Assignment:
The records that follow must all be duplicated exactly.

....

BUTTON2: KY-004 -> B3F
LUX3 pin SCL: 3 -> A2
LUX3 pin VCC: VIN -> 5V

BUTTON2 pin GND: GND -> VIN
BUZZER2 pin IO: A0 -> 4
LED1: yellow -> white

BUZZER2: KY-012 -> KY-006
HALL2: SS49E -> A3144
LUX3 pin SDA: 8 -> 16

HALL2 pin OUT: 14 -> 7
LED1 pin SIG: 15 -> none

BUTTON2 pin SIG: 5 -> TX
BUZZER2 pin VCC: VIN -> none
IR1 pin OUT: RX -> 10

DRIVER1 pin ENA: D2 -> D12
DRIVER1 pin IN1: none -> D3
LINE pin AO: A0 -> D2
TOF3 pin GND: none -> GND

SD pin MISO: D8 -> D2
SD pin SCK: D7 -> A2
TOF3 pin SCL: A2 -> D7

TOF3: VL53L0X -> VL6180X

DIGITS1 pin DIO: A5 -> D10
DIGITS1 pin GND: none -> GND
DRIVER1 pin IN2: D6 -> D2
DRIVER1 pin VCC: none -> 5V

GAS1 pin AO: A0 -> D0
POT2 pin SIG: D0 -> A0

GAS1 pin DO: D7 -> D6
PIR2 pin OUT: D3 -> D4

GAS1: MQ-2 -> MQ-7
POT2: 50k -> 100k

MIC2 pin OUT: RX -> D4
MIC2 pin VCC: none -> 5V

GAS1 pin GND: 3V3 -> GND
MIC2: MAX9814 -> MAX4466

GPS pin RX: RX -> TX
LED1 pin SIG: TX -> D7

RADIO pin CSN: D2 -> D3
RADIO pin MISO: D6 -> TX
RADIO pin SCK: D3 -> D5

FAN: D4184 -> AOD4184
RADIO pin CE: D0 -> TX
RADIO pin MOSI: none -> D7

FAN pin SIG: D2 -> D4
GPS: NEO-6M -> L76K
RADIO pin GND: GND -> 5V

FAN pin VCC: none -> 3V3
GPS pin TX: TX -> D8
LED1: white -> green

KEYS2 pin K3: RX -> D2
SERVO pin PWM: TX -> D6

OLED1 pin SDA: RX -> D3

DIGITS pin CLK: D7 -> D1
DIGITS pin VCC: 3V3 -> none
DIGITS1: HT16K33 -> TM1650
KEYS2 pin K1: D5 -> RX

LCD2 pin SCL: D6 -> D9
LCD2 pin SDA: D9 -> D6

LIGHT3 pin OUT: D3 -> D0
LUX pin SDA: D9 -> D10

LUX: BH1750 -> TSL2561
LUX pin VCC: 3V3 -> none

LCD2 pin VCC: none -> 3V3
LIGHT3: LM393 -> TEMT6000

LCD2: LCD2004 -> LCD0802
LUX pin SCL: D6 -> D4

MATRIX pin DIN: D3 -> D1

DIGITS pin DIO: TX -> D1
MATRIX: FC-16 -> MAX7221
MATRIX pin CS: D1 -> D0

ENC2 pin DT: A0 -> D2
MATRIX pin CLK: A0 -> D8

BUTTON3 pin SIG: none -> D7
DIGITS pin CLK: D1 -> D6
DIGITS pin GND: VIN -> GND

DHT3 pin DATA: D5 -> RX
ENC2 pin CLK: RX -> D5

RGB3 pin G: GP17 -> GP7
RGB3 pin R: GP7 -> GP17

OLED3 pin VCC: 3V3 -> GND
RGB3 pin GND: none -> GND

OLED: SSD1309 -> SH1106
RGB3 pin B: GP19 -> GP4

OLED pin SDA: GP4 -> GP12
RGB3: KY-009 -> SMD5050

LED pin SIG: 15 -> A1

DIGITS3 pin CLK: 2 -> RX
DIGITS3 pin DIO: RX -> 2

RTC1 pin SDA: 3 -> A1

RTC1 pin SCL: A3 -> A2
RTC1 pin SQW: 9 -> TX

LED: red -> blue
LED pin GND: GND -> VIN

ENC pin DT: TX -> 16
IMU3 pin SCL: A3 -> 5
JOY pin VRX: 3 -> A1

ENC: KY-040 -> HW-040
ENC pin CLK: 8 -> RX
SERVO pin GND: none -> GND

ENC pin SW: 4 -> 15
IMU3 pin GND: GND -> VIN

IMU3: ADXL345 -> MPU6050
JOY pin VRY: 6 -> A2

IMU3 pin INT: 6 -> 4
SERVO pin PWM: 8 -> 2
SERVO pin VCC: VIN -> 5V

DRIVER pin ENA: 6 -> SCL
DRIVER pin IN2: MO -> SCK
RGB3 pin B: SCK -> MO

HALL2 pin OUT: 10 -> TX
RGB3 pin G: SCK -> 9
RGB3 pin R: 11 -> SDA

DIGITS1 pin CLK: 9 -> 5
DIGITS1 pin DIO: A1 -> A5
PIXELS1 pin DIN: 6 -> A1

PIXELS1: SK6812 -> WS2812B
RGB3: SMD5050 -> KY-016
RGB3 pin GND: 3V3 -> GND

....

Solution for this exercise:
BUTTON2: KY-004 -> B3F
LUX3 pin SCL: 3 -> A2
LUX3 pin VCC: VIN -> 5V

BUTTON2 pin GND: GND -> VIN
BUZZER2 pin IO: A0 -> 4
LED1: yellow -> white

BUZZER2: KY-012 -> KY-006
HALL2: SS49E -> A3144
LUX3 pin SDA: 8 -> 16

HALL2 pin OUT: 14 -> 7
LED1 pin SIG: 15 -> none

BUTTON2 pin SIG: 5 -> TX
BUZZER2 pin VCC: VIN -> none
IR1 pin OUT: RX -> 10

DRIVER1 pin ENA: D2 -> D12
DRIVER1 pin IN1: none -> D3
LINE pin AO: A0 -> D2
TOF3 pin GND: none -> GND

SD pin MISO: D8 -> D2
SD pin SCK: D7 -> A2
TOF3 pin SCL: A2 -> D7

TOF3: VL53L0X -> VL6180X

DIGITS1 pin DIO: A5 -> D10
DIGITS1 pin GND: none -> GND
DRIVER1 pin IN2: D6 -> D2
DRIVER1 pin VCC: none -> 5V

GAS1 pin AO: A0 -> D0
POT2 pin SIG: D0 -> A0

GAS1 pin DO: D7 -> D6
PIR2 pin OUT: D3 -> D4

GAS1: MQ-2 -> MQ-7
POT2: 50k -> 100k

MIC2 pin OUT: RX -> D4
MIC2 pin VCC: none -> 5V

GAS1 pin GND: 3V3 -> GND
MIC2: MAX9814 -> MAX4466

GPS pin RX: RX -> TX
LED1 pin SIG: TX -> D7

RADIO pin CSN: D2 -> D3
RADIO pin MISO: D6 -> TX
RADIO pin SCK: D3 -> D5

FAN: D4184 -> AOD4184
RADIO pin CE: D0 -> TX
RADIO pin MOSI: none -> D7

FAN pin SIG: D2 -> D4
GPS: NEO-6M -> L76K
RADIO pin GND: GND -> 5V

FAN pin VCC: none -> 3V3
GPS pin TX: TX -> D8
LED1: white -> green

KEYS2 pin K3: RX -> D2
SERVO pin PWM: TX -> D6

OLED1 pin SDA: RX -> D3

DIGITS pin CLK: D7 -> D1
DIGITS pin VCC: 3V3 -> none
DIGITS1: HT16K33 -> TM1650
KEYS2 pin K1: D5 -> RX

LCD2 pin SCL: D6 -> D9
LCD2 pin SDA: D9 -> D6

LIGHT3 pin OUT: D3 -> D0
LUX pin SDA: D9 -> D10

LUX: BH1750 -> TSL2561
LUX pin VCC: 3V3 -> none

LCD2 pin VCC: none -> 3V3
LIGHT3: LM393 -> TEMT6000

LCD2: LCD2004 -> LCD0802
LUX pin SCL: D6 -> D4

MATRIX pin DIN: D3 -> D1

DIGITS pin DIO: TX -> D1
MATRIX: FC-16 -> MAX7221
MATRIX pin CS: D1 -> D0

ENC2 pin DT: A0 -> D2
MATRIX pin CLK: A0 -> D8

BUTTON3 pin SIG: none -> D7
DIGITS pin CLK: D1 -> D6
DIGITS pin GND: VIN -> GND

DHT3 pin DATA: D5 -> RX
ENC2 pin CLK: RX -> D5

RGB3 pin G: GP17 -> GP7
RGB3 pin R: GP7 -> GP17

OLED3 pin VCC: 3V3 -> GND
RGB3 pin GND: none -> GND

OLED: SSD1309 -> SH1106
RGB3 pin B: GP19 -> GP4

OLED pin SDA: GP4 -> GP12
RGB3: KY-009 -> SMD5050

LED pin SIG: 15 -> A1

DIGITS3 pin CLK: 2 -> RX
DIGITS3 pin DIO: RX -> 2

RTC1 pin SDA: 3 -> A1

RTC1 pin SCL: A3 -> A2
RTC1 pin SQW: 9 -> TX

LED: red -> blue
LED pin GND: GND -> VIN

ENC pin DT: TX -> 16
IMU3 pin SCL: A3 -> 5
JOY pin VRX: 3 -> A1

ENC: KY-040 -> HW-040
ENC pin CLK: 8 -> RX
SERVO pin GND: none -> GND

ENC pin SW: 4 -> 15
IMU3 pin GND: GND -> VIN

IMU3: ADXL345 -> MPU6050
JOY pin VRY: 6 -> A2

IMU3 pin INT: 6 -> 4
SERVO pin PWM: 8 -> 2
SERVO pin VCC: VIN -> 5V

DRIVER pin ENA: 6 -> SCL
DRIVER pin IN2: MO -> SCK
RGB3 pin B: SCK -> MO

HALL2 pin OUT: 10 -> TX
RGB3 pin G: SCK -> 9
RGB3 pin R: 11 -> SDA

DIGITS1 pin CLK: 9 -> 5
DIGITS1 pin DIO: A1 -> A5
PIXELS1 pin DIN: 6 -> A1

PIXELS1: SK6812 -> WS2812B
RGB3: SMD5050 -> KY-016
RGB3 pin GND: 3V3 -> GND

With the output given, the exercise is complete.